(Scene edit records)
● ● ●

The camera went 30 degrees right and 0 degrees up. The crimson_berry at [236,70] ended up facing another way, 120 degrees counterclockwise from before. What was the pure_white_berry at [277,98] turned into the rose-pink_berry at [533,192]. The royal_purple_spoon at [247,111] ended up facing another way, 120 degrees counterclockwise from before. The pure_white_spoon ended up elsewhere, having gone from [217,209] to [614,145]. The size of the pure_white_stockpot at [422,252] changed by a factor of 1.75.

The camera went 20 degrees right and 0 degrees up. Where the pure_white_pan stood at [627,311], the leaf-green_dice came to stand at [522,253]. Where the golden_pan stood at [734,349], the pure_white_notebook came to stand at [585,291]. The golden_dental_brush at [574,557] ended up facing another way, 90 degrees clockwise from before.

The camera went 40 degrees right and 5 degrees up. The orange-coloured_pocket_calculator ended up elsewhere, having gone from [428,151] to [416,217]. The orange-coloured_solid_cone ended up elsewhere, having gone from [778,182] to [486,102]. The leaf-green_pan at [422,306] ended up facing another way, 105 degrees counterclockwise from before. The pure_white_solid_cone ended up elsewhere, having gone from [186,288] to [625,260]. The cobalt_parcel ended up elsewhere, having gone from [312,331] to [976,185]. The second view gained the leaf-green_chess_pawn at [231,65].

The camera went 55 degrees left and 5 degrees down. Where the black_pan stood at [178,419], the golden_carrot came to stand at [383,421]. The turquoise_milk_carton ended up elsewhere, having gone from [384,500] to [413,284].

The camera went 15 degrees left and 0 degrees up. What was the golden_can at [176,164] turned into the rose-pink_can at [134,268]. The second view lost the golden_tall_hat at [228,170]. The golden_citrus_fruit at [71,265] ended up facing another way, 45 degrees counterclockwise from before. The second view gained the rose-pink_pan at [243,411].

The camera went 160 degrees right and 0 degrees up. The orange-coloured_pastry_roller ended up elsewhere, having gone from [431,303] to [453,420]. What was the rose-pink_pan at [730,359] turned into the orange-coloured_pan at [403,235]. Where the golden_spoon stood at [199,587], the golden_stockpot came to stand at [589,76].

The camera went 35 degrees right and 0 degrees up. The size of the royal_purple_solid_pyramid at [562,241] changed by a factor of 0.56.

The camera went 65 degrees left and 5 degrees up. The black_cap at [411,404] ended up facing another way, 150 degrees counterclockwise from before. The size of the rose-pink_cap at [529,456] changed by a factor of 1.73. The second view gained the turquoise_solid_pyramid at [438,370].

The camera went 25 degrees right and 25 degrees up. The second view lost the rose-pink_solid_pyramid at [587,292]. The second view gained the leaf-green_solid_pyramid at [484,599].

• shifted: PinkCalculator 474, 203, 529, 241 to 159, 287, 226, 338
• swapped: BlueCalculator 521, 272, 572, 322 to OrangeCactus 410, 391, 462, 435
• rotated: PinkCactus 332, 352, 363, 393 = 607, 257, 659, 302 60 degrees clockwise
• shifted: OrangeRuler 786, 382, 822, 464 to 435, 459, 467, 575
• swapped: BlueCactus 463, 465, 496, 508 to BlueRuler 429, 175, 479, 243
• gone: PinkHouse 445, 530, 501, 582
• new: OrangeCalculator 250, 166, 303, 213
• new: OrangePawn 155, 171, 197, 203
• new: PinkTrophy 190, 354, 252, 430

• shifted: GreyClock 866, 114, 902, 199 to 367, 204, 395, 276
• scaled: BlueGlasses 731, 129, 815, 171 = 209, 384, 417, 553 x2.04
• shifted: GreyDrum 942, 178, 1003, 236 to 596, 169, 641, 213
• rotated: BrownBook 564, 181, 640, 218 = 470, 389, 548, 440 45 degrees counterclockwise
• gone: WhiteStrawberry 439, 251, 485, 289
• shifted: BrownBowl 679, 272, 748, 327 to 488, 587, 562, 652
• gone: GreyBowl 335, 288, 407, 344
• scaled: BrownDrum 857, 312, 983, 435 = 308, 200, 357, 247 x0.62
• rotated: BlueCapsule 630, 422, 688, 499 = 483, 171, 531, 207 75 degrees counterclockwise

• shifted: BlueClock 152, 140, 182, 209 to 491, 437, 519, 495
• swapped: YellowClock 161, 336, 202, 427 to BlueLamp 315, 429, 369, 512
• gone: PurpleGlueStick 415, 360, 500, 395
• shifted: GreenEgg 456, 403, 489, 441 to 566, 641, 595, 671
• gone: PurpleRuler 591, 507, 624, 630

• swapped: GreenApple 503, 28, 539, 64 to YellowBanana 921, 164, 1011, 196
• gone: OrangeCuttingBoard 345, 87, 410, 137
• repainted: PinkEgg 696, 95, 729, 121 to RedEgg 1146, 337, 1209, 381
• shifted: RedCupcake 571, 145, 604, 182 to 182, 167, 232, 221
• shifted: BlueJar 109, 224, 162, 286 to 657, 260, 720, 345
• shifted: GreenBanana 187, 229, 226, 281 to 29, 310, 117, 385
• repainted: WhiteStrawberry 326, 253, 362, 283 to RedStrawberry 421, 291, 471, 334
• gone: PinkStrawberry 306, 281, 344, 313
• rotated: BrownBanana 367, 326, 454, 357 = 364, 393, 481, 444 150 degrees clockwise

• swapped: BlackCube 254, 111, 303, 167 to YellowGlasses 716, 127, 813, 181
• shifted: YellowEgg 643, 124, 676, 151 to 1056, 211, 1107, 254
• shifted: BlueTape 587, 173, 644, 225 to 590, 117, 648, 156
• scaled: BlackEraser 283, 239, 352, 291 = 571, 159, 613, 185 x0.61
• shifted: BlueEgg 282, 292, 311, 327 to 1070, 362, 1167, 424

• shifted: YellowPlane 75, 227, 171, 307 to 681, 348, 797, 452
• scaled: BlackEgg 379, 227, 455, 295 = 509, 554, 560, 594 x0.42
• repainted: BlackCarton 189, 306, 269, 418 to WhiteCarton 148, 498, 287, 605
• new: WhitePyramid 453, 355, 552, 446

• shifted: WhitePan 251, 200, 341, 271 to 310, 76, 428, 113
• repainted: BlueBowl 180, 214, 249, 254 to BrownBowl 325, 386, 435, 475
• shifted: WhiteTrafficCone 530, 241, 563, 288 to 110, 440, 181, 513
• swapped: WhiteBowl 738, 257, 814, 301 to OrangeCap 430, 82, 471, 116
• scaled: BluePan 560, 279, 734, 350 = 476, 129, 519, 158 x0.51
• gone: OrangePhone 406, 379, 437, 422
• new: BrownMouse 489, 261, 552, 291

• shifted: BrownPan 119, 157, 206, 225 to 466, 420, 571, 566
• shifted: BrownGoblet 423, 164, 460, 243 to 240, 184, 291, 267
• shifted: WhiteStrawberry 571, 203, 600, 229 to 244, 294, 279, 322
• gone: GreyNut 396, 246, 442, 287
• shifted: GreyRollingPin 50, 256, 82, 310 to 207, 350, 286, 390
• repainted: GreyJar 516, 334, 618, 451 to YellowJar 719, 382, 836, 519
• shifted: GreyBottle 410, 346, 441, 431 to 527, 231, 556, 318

● ● ●

An exact copy of the lines above between the line holding "287, 226, 338" and the line holding "171, 197, 203", inclusive, is the whole answer.

• WRITTEN RESPONSE:
• shifted: PinkCalculator 474, 203, 529, 241 to 159, 287, 226, 338
• swapped: BlueCalculator 521, 272, 572, 322 to OrangeCactus 410, 391, 462, 435
• rotated: PinkCactus 332, 352, 363, 393 = 607, 257, 659, 302 60 degrees clockwise
• shifted: OrangeRuler 786, 382, 822, 464 to 435, 459, 467, 575
• swapped: BlueCactus 463, 465, 496, 508 to BlueRuler 429, 175, 479, 243
• gone: PinkHouse 445, 530, 501, 582
• new: OrangeCalculator 250, 166, 303, 213
• new: OrangePawn 155, 171, 197, 203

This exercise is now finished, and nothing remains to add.